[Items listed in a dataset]

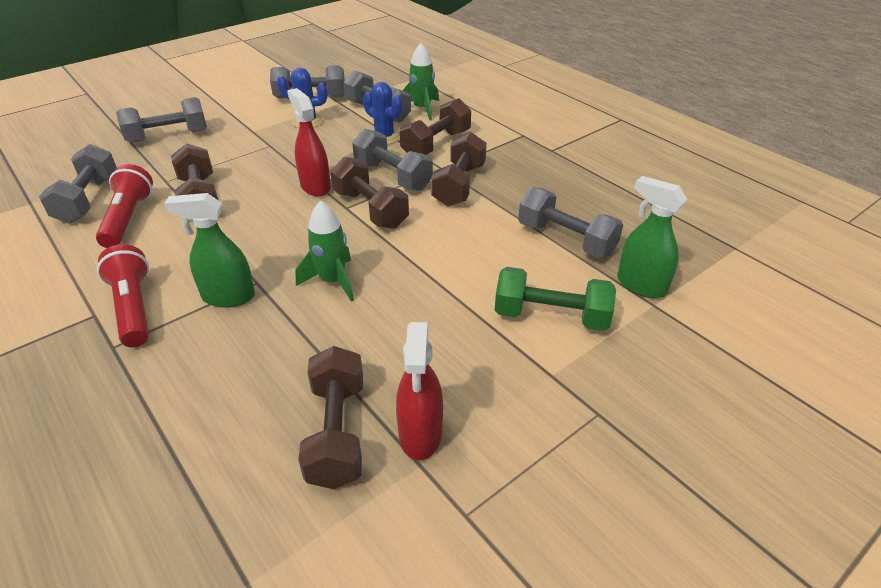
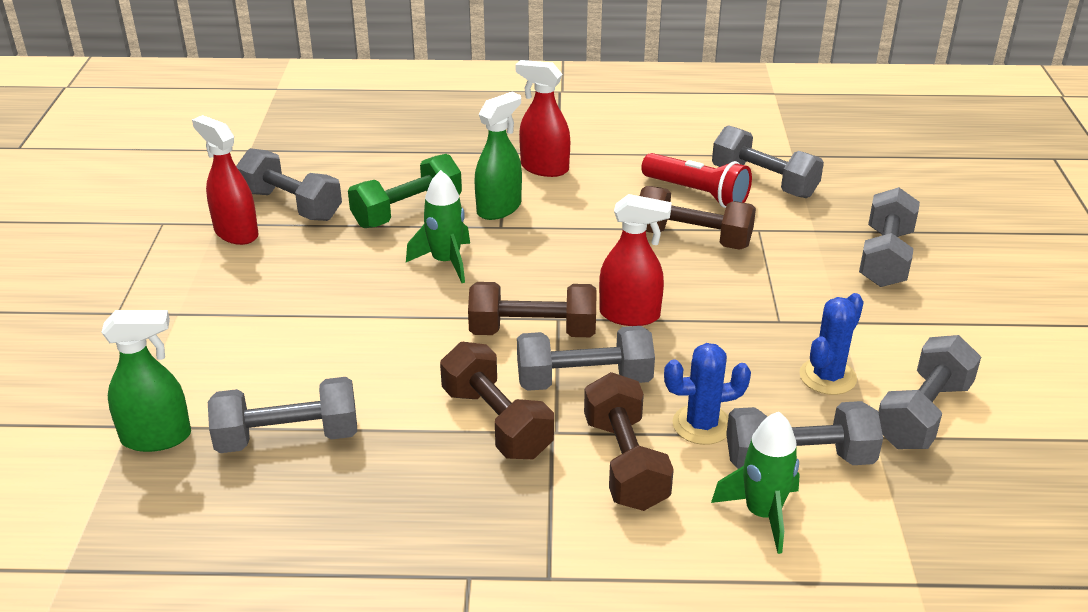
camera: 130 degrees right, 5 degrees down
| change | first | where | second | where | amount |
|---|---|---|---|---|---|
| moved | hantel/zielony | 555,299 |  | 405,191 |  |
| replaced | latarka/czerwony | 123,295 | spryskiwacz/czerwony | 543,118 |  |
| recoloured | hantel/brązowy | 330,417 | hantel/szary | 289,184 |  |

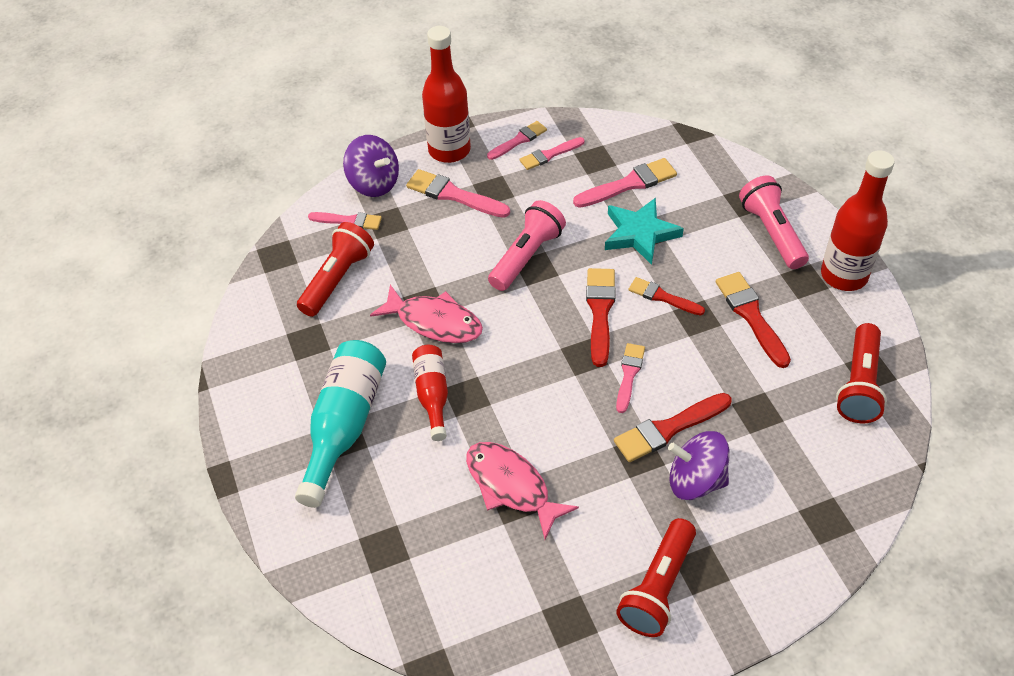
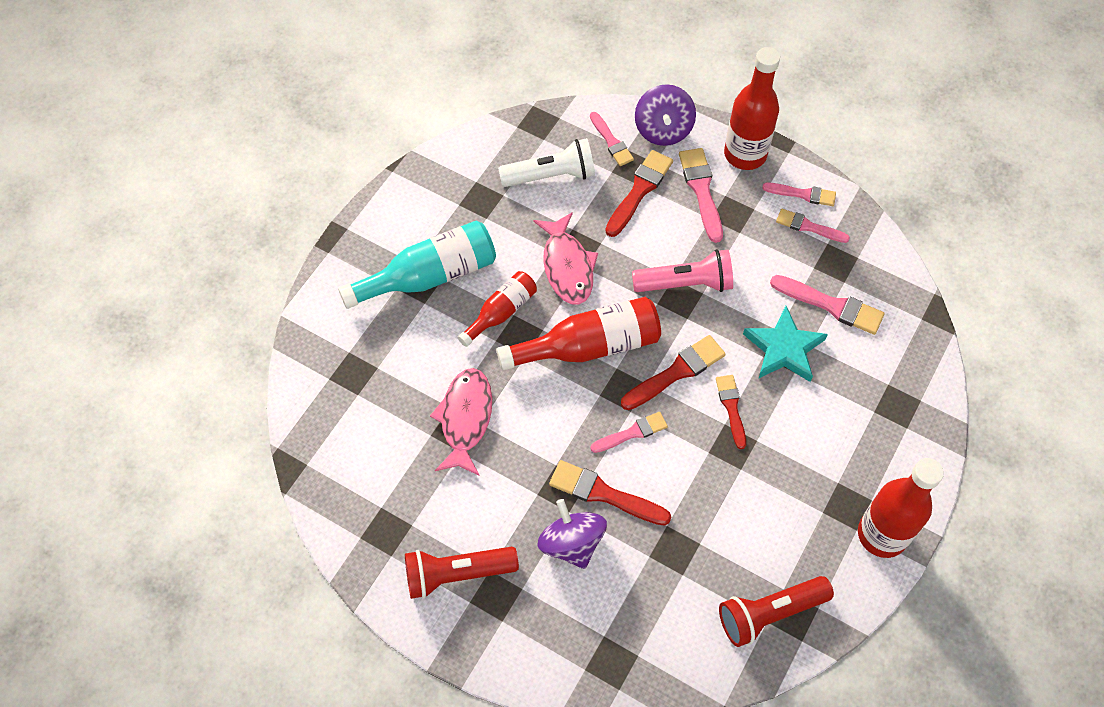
camera: 50 degrees right, 10 degrees up
| change | first | where | second | where | amount |
|---|---|---|---|---|---|
| removed | latarka/różowy | 774,222 |  |  |  |
| added |  |  | butelka/czerwony | 578,334 |  |
| moved | pędzel/czerwony | 753,320 |  | 639,193 |  |
| recoloured | latarka/czerwony | 335,269 | latarka/biały | 546,162 |  |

Work to complete:
Reproduce every line above exactly as written, omitting the images.

Written answer:
camera: 130 degrees right, 5 degrees down
| change | first | where | second | where | amount |
|---|---|---|---|---|---|
| moved | hantel/zielony | 555,299 |  | 405,191 |  |
| replaced | latarka/czerwony | 123,295 | spryskiwacz/czerwony | 543,118 |  |
| recoloured | hantel/brązowy | 330,417 | hantel/szary | 289,184 |  |

camera: 50 degrees right, 10 degrees up
| change | first | where | second | where | amount |
|---|---|---|---|---|---|
| removed | latarka/różowy | 774,222 |  |  |  |
| added |  |  | butelka/czerwony | 578,334 |  |
| moved | pędzel/czerwony | 753,320 |  | 639,193 |  |
| recoloured | latarka/czerwony | 335,269 | latarka/biały | 546,162 |  |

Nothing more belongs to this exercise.